● REQUIREMENTS
Revise the lines from the one containing "Give the centreline" through the one containing "road 2 (secondary): [(97,511),(511,58)]" by changing "longest to shortest" to "shortest to longest" and keeping everything else identical.

● ITEMS
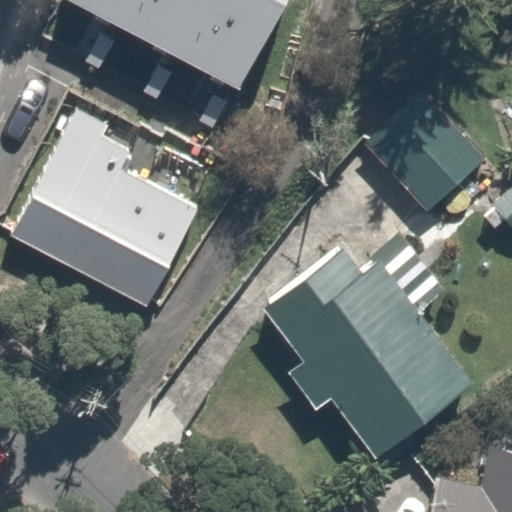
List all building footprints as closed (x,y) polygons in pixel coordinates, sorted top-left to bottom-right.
[(263,0),(110,0),(235,60),(263,0)] [(492,134),(424,64),(351,135),(419,205),(492,134)] [(197,163),(68,100),(9,221),(138,284),(197,163)] [(260,298),(293,339),(275,353),(317,406),(334,392),(379,449),(474,374),(355,223),(260,298)] [(511,511),(511,444),(484,439),(479,465),(431,456),(420,511),(511,511)]
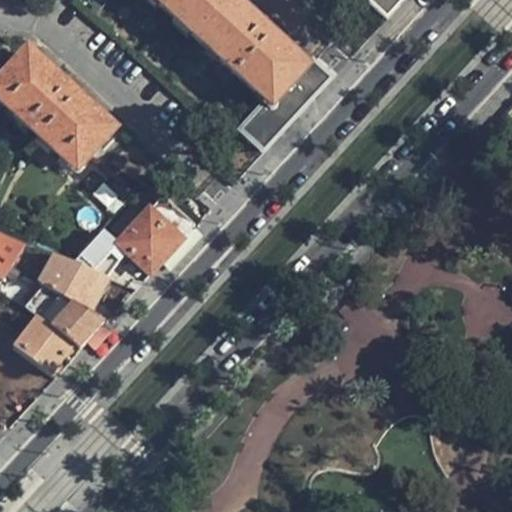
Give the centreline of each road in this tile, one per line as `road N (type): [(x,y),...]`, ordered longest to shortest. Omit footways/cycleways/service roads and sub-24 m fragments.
road 1 (secondary): [(447,0),(22,461)]
road 2 (secondary): [(97,511),(511,58)]
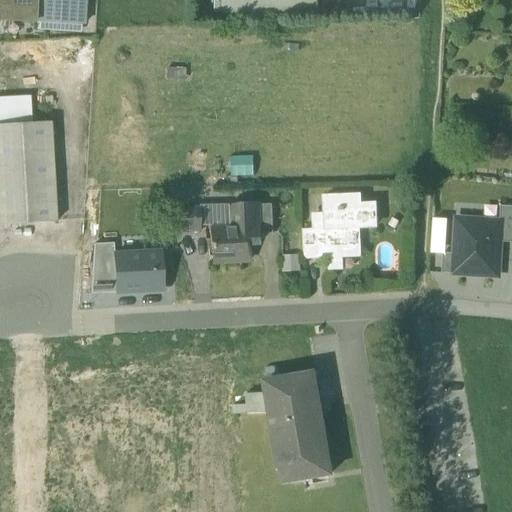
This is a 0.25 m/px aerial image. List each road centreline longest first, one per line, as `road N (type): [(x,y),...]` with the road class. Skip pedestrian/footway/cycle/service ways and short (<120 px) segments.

● RESPONSE FOR THIS EXERCISE
Give the centreline of each road in this tile, one per line as `road N (type): [(x,y),...]`, ordered shortest to longest. Omit footways/cycleways/service roads and sub-24 m fragments.
road 1 (secondary): [(447,0),(22,461)]
road 2 (secondary): [(97,511),(511,58)]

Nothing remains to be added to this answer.